> **Work task**
All lines of the following material must be written out exactly as they appear.

> **Data section**
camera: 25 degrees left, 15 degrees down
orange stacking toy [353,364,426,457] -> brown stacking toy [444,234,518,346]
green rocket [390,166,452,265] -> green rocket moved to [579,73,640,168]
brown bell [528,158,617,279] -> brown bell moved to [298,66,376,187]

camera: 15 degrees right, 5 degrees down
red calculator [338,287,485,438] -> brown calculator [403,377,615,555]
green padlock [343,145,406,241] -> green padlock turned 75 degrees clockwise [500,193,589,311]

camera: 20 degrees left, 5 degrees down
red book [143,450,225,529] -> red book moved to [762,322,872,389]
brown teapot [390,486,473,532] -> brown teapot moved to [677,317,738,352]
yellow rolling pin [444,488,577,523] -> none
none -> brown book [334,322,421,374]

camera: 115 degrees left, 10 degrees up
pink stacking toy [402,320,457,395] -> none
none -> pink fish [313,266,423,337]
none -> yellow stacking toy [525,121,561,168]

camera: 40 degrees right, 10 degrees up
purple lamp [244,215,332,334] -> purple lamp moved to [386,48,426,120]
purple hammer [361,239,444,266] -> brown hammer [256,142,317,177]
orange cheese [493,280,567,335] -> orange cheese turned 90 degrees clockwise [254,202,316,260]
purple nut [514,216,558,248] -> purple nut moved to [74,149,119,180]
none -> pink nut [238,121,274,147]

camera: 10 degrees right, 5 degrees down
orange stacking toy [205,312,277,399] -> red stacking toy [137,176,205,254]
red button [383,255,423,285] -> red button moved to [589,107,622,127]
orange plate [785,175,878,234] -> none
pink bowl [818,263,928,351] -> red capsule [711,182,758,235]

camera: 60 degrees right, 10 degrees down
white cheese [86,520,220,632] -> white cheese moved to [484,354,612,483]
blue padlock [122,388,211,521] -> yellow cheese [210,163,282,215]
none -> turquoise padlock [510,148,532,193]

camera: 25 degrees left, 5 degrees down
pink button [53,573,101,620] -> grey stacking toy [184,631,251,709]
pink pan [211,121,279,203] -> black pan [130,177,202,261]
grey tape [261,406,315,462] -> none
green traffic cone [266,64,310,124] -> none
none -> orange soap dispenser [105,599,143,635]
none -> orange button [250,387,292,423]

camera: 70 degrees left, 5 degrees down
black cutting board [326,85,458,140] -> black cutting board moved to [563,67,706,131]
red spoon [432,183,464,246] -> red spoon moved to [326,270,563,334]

> **Written answer**
camera: 25 degrees left, 15 degrees down
orange stacking toy [353,364,426,457] -> brown stacking toy [444,234,518,346]
green rocket [390,166,452,265] -> green rocket moved to [579,73,640,168]
brown bell [528,158,617,279] -> brown bell moved to [298,66,376,187]

camera: 15 degrees right, 5 degrees down
red calculator [338,287,485,438] -> brown calculator [403,377,615,555]
green padlock [343,145,406,241] -> green padlock turned 75 degrees clockwise [500,193,589,311]

camera: 20 degrees left, 5 degrees down
red book [143,450,225,529] -> red book moved to [762,322,872,389]
brown teapot [390,486,473,532] -> brown teapot moved to [677,317,738,352]
yellow rolling pin [444,488,577,523] -> none
none -> brown book [334,322,421,374]

camera: 115 degrees left, 10 degrees up
pink stacking toy [402,320,457,395] -> none
none -> pink fish [313,266,423,337]
none -> yellow stacking toy [525,121,561,168]

camera: 40 degrees right, 10 degrees up
purple lamp [244,215,332,334] -> purple lamp moved to [386,48,426,120]
purple hammer [361,239,444,266] -> brown hammer [256,142,317,177]
orange cheese [493,280,567,335] -> orange cheese turned 90 degrees clockwise [254,202,316,260]
purple nut [514,216,558,248] -> purple nut moved to [74,149,119,180]
none -> pink nut [238,121,274,147]

camera: 10 degrees right, 5 degrees down
orange stacking toy [205,312,277,399] -> red stacking toy [137,176,205,254]
red button [383,255,423,285] -> red button moved to [589,107,622,127]
orange plate [785,175,878,234] -> none
pink bowl [818,263,928,351] -> red capsule [711,182,758,235]

camera: 60 degrees right, 10 degrees down
white cheese [86,520,220,632] -> white cheese moved to [484,354,612,483]
blue padlock [122,388,211,521] -> yellow cheese [210,163,282,215]
none -> turquoise padlock [510,148,532,193]

camera: 25 degrees left, 5 degrees down
pink button [53,573,101,620] -> grey stacking toy [184,631,251,709]
pink pan [211,121,279,203] -> black pan [130,177,202,261]
grey tape [261,406,315,462] -> none
green traffic cone [266,64,310,124] -> none
none -> orange soap dispenser [105,599,143,635]
none -> orange button [250,387,292,423]

camera: 70 degrees left, 5 degrees down
black cutting board [326,85,458,140] -> black cutting board moved to [563,67,706,131]
red spoon [432,183,464,246] -> red spoon moved to [326,270,563,334]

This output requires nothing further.